#### [Exercise description]
Only the lines from the one containing "(154, 434) = (368, 650): green" through the end of the listing below are to be reproduced, exactly as they stand.

#### [Data shown]

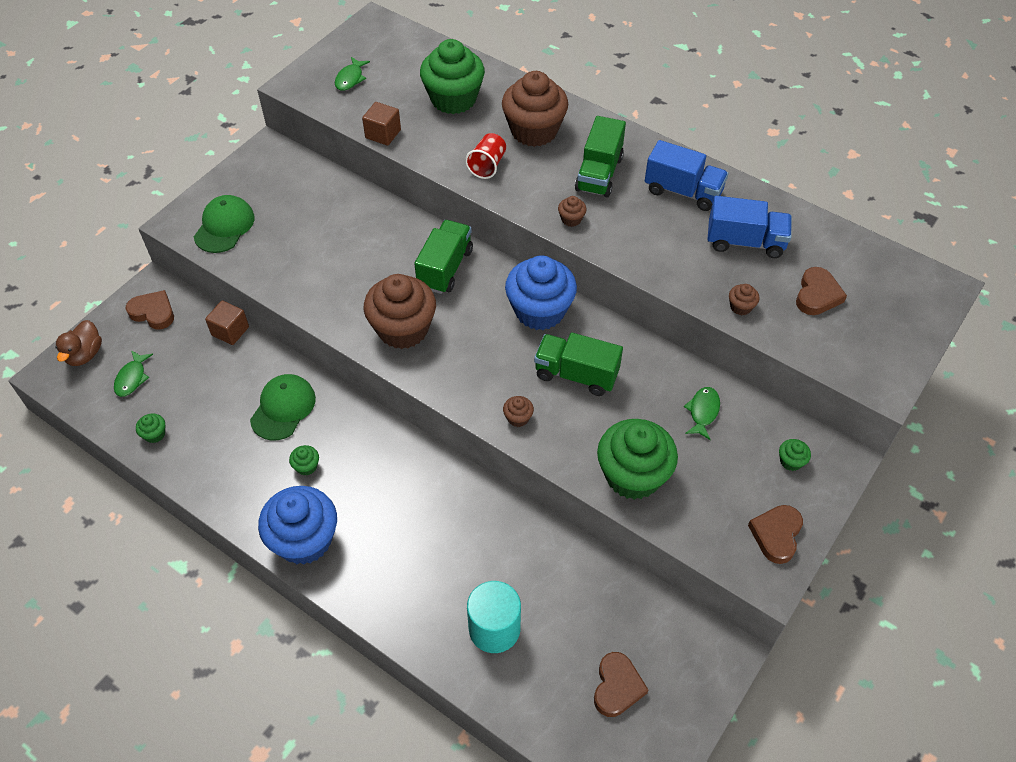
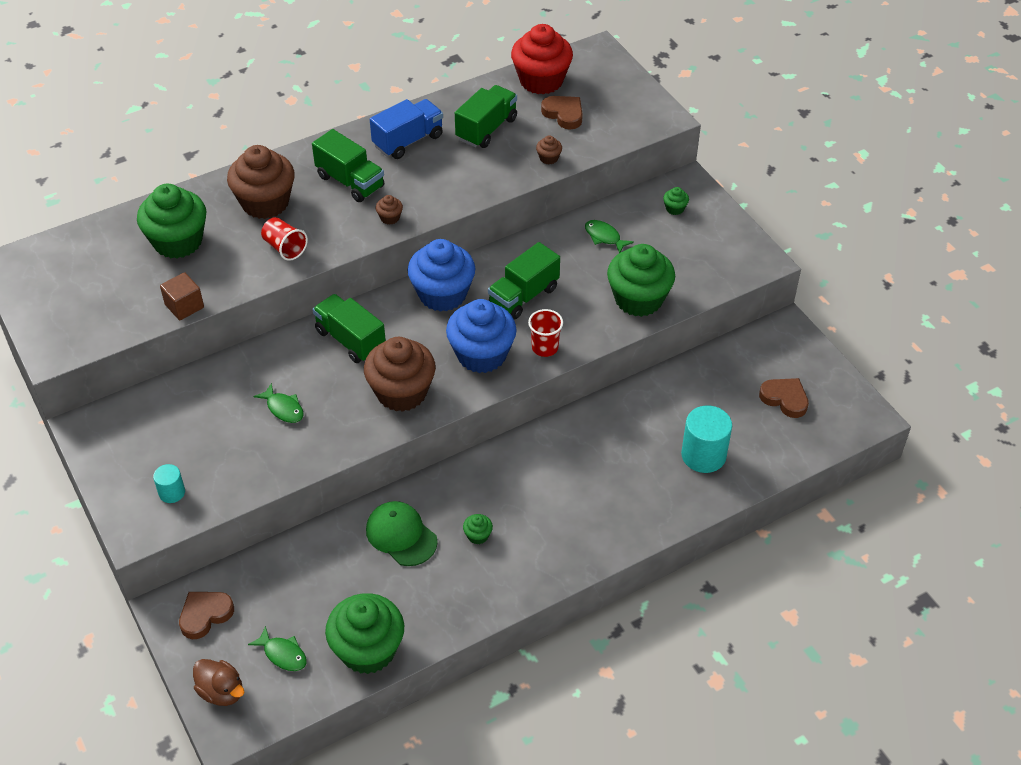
camera: 65 degrees left, 5 degrees down
(154, 434) = (368, 650): green cupcake -> green cupcake, size x2.47
(224, 226) = (172, 492): green cap -> turquoise cylinder
(230, 331) = (277, 553): brown cube -> none
(304, 540) = (555, 559): blue cupcake -> blue cupcake (481, 354)
(350, 79) = (83, 306): green fish -> green fish (283, 408)
(518, 418) = (545, 347): brown cupcake -> red cup
(745, 242) = (486, 129): blue truck -> green truck
(776, 535) = (730, 242): brown heart -> none
(853, 257) = (541, 80): none -> red cupcake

#### [Solved exercise]
(154, 434) = (368, 650): green cupcake -> green cupcake, size x2.47
(224, 226) = (172, 492): green cap -> turquoise cylinder
(230, 331) = (277, 553): brown cube -> none
(304, 540) = (555, 559): blue cupcake -> blue cupcake (481, 354)
(350, 79) = (83, 306): green fish -> green fish (283, 408)
(518, 418) = (545, 347): brown cupcake -> red cup
(745, 242) = (486, 129): blue truck -> green truck
(776, 535) = (730, 242): brown heart -> none
(853, 257) = (541, 80): none -> red cupcake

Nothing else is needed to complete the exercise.